Work request —
Please set down only the lines below starting with the line with "green rectangle at" and going on through the line with "green pentagon: moved", verbatim and without pictures.

Material shown —
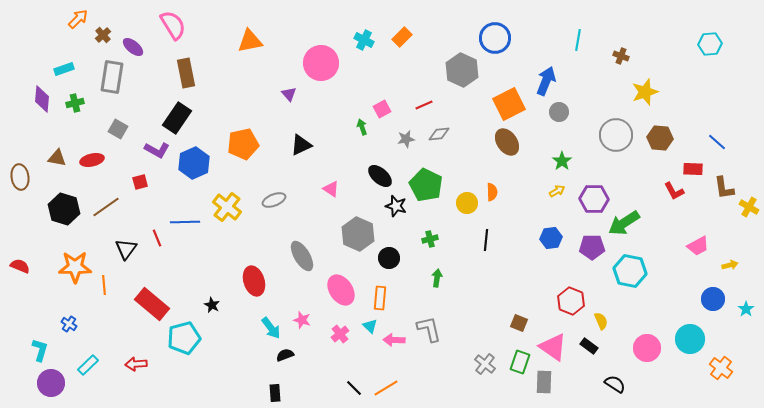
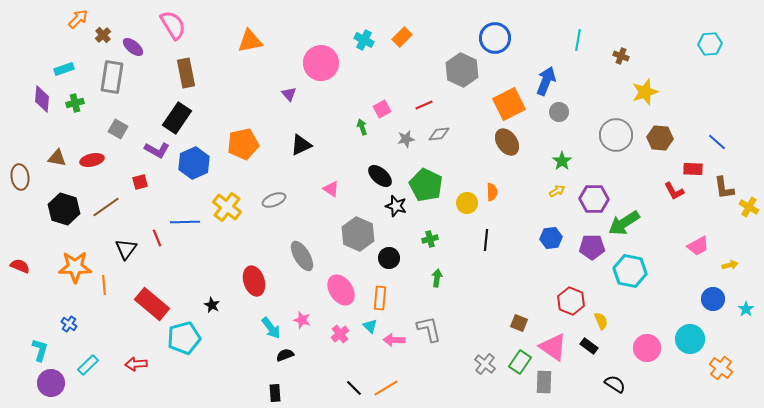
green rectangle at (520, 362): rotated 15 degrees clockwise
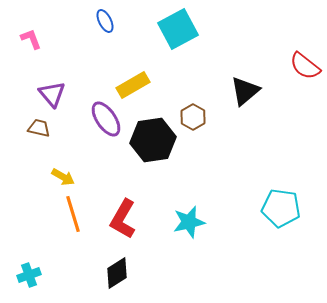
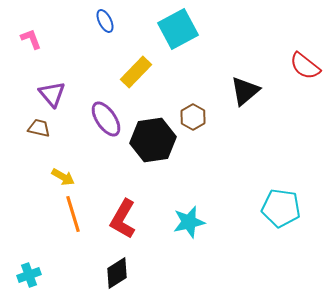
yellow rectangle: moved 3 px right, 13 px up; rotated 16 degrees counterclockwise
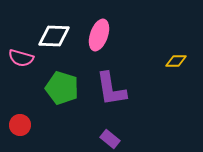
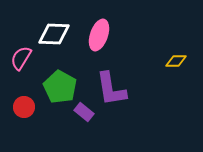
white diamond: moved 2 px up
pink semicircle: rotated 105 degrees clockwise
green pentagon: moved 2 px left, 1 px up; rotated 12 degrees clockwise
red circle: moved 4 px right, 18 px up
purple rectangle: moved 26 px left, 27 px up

==

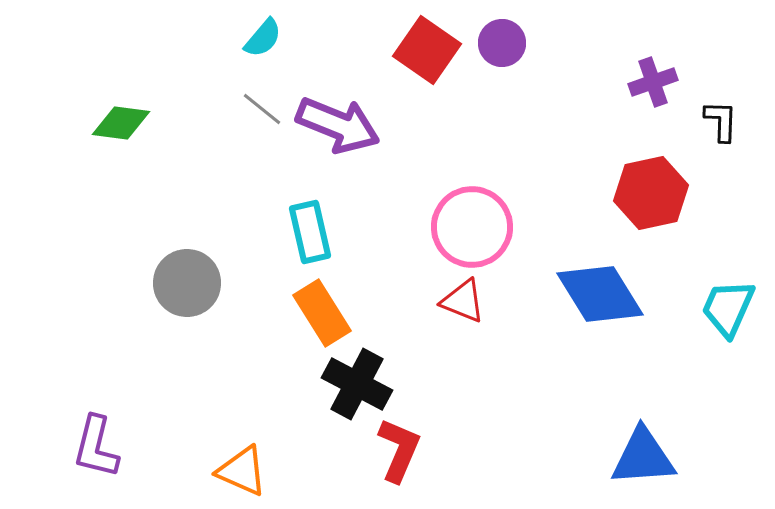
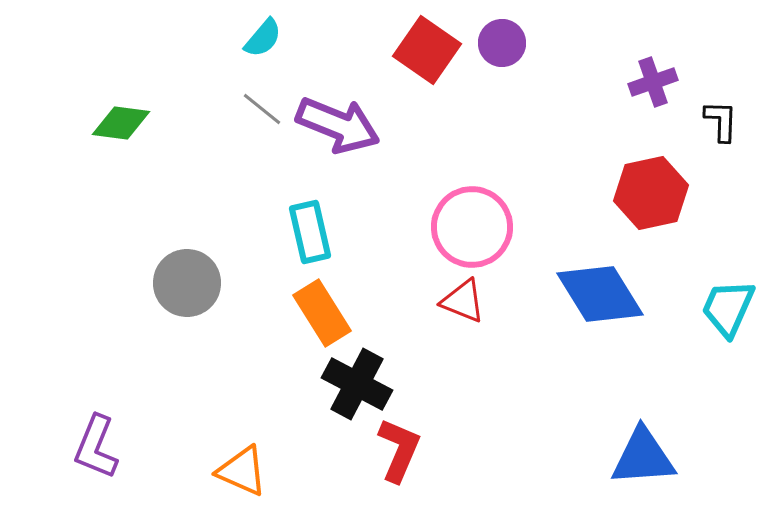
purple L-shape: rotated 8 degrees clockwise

--

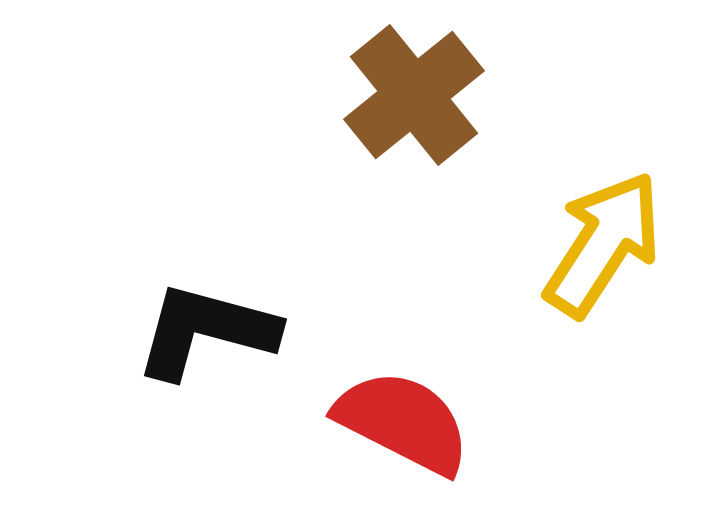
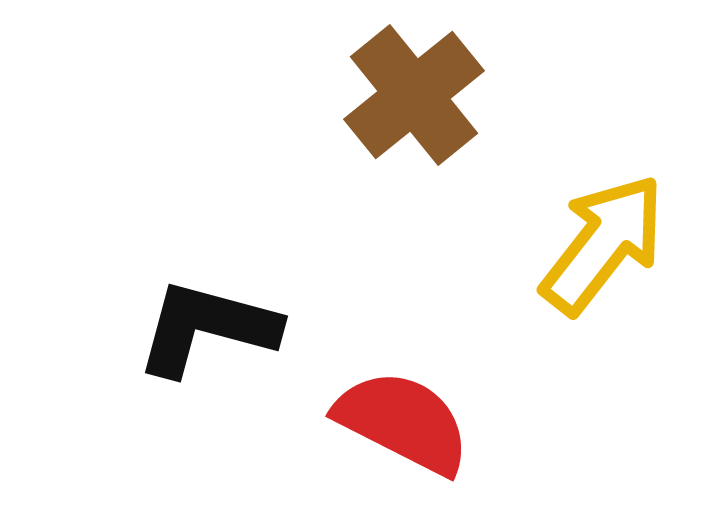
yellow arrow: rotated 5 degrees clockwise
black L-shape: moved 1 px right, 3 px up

Solution for this problem —
green rectangle at (520, 362): rotated 15 degrees clockwise
yellow rectangle: moved 3 px right, 13 px up; rotated 16 degrees counterclockwise
white diamond: moved 2 px up
pink semicircle: rotated 105 degrees clockwise
green pentagon: moved 2 px left, 1 px up; rotated 12 degrees clockwise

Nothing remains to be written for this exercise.